# Your assignment
Reproduce every entry below precisely; do not include the pictures.

The input START

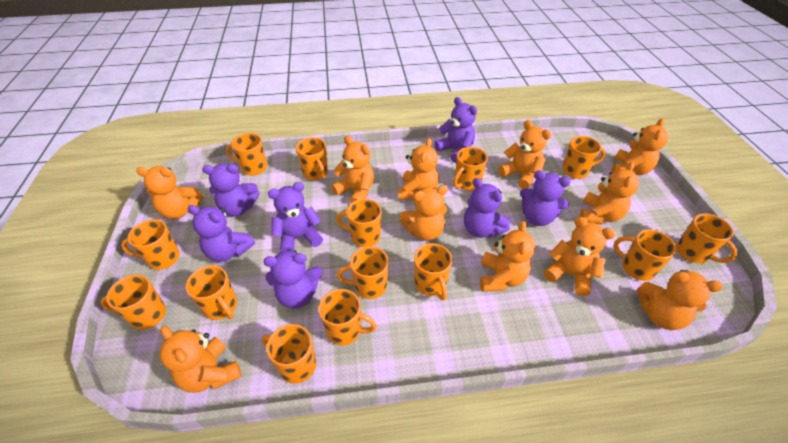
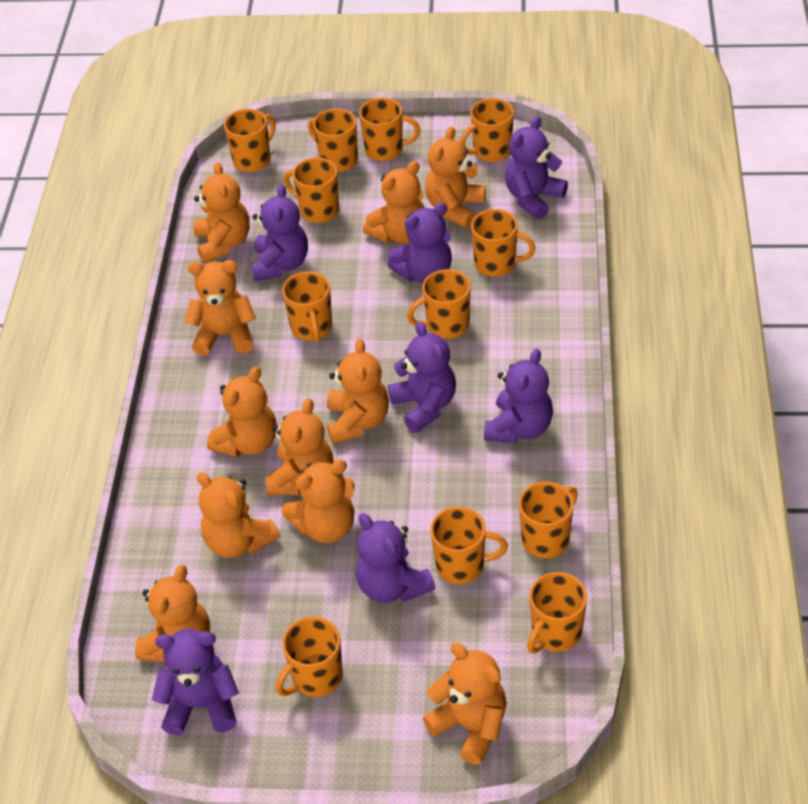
orange mug: 14 -> 12

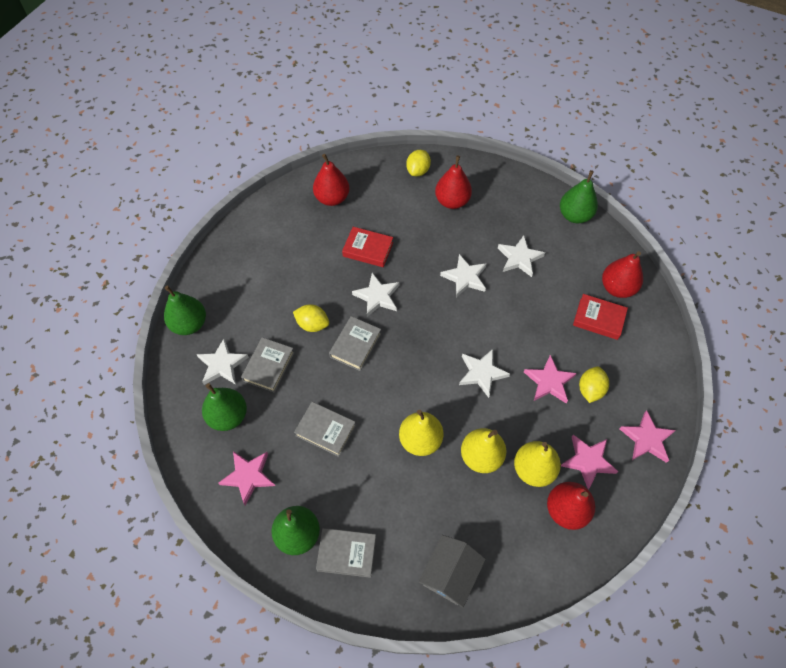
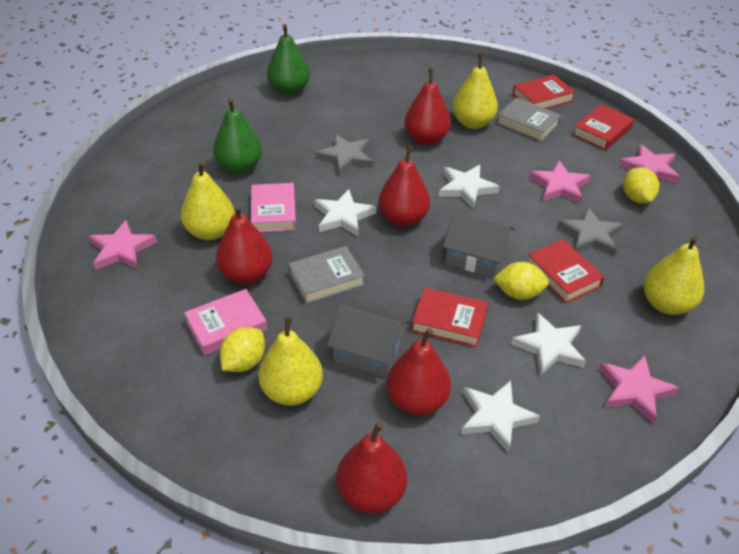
green pear: 4 -> 2
grey book: 4 -> 2
grey house: 1 -> 2
grey star: 0 -> 2
pink book: 0 -> 2
red book: 2 -> 4
red pear: 4 -> 5
white star: 5 -> 4
yellow pear: 3 -> 4

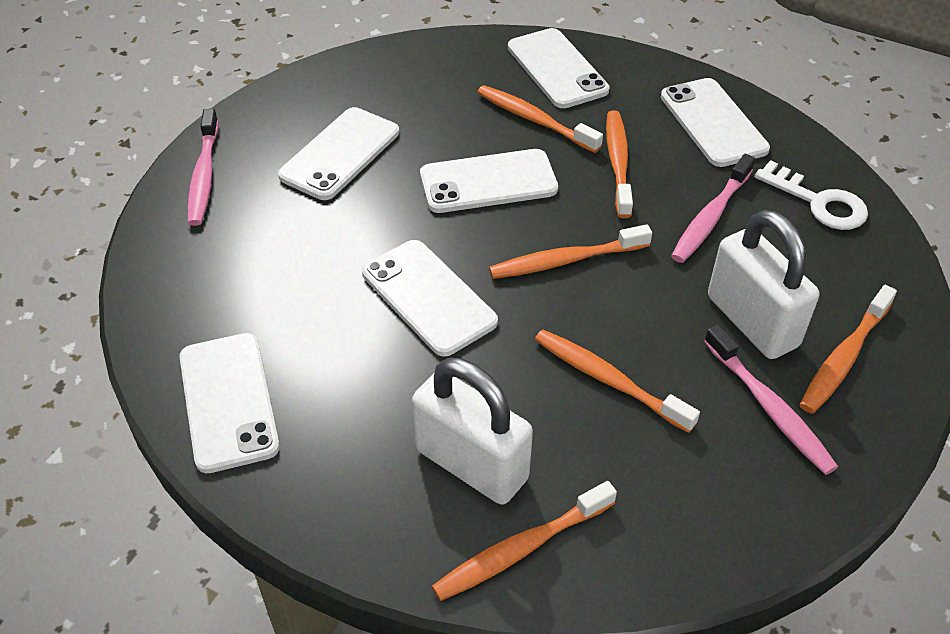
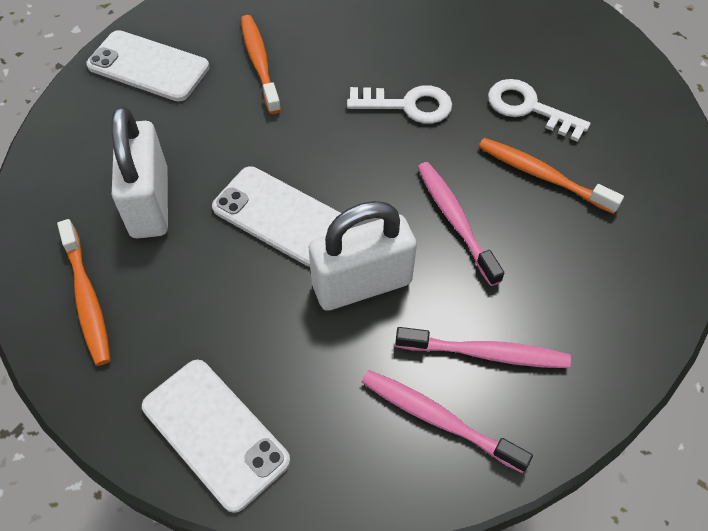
orange toothbrush: 6 -> 3
white key: 1 -> 2
white phone: 6 -> 3

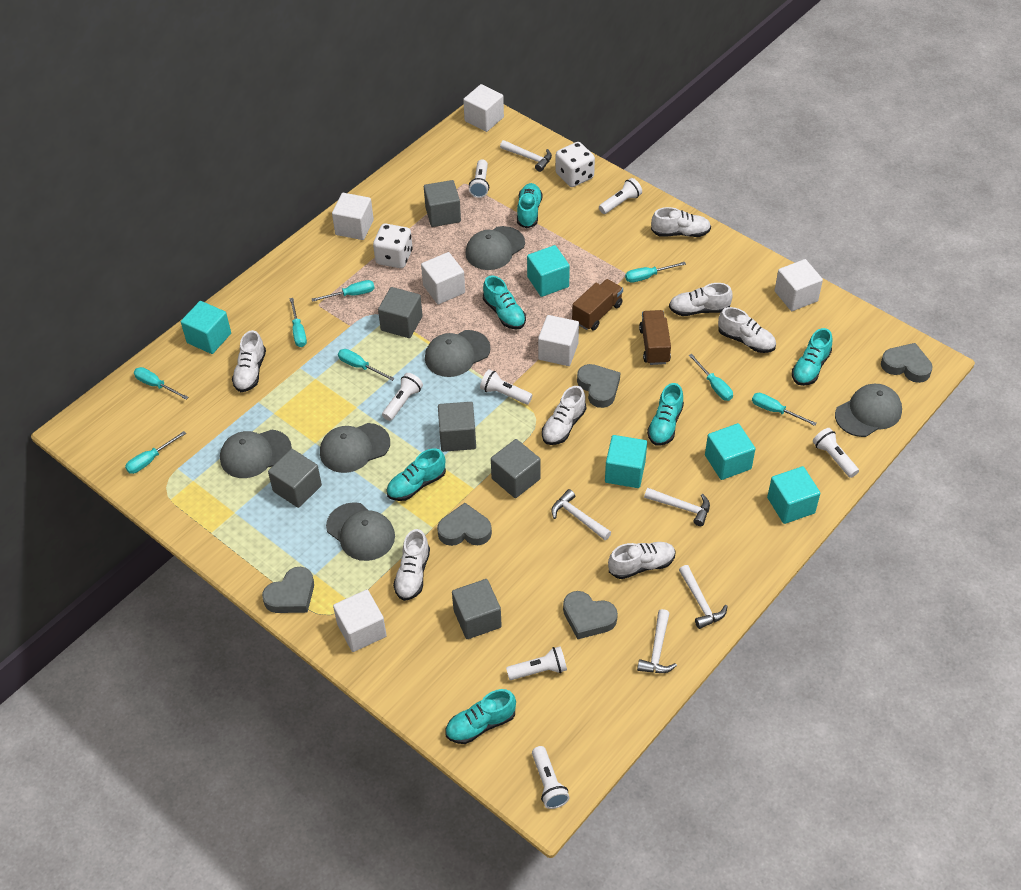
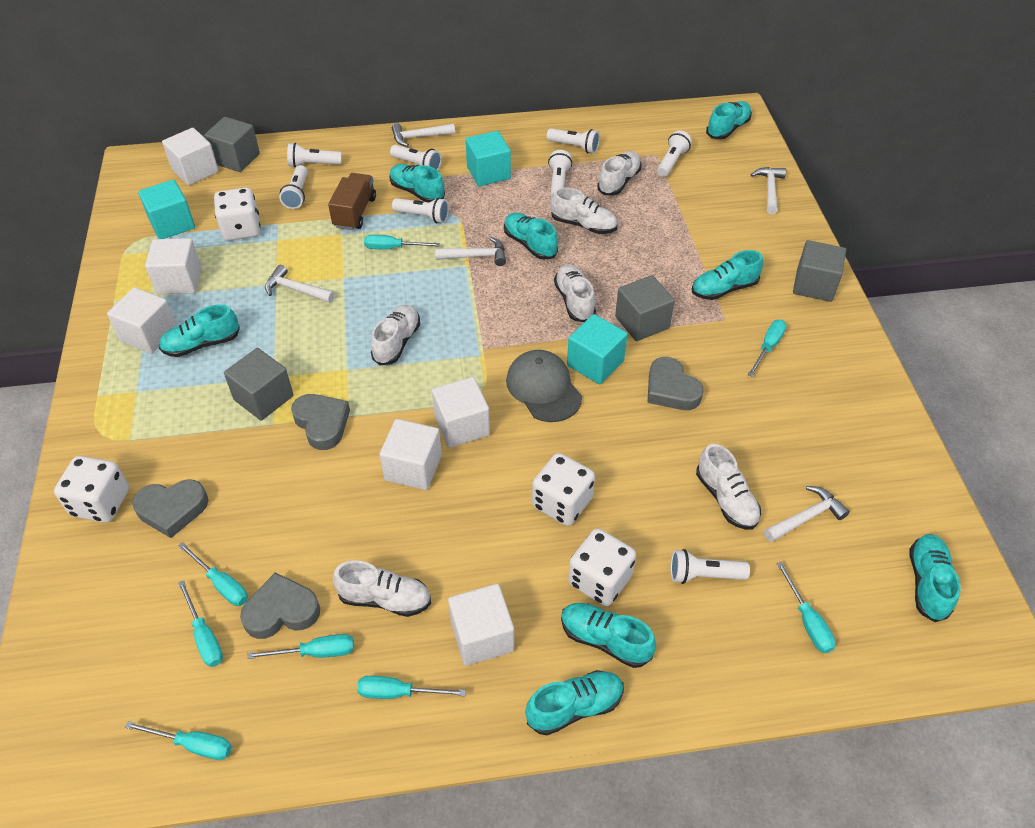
brown truck: 2 -> 1
grey cap: 6 -> 1
grey cube: 6 -> 4
grey heart: 5 -> 4
turquoise cube: 5 -> 3
turquoise shoe: 6 -> 8
white dice: 2 -> 4
white flashlight: 7 -> 8
white shoe: 7 -> 6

The input END

# Answer below
orange mug: 14 -> 12

green pear: 4 -> 2
grey book: 4 -> 2
grey house: 1 -> 2
grey star: 0 -> 2
pink book: 0 -> 2
red book: 2 -> 4
red pear: 4 -> 5
white star: 5 -> 4
yellow pear: 3 -> 4

orange toothbrush: 6 -> 3
white key: 1 -> 2
white phone: 6 -> 3

brown truck: 2 -> 1
grey cap: 6 -> 1
grey cube: 6 -> 4
grey heart: 5 -> 4
turquoise cube: 5 -> 3
turquoise shoe: 6 -> 8
white dice: 2 -> 4
white flashlight: 7 -> 8
white shoe: 7 -> 6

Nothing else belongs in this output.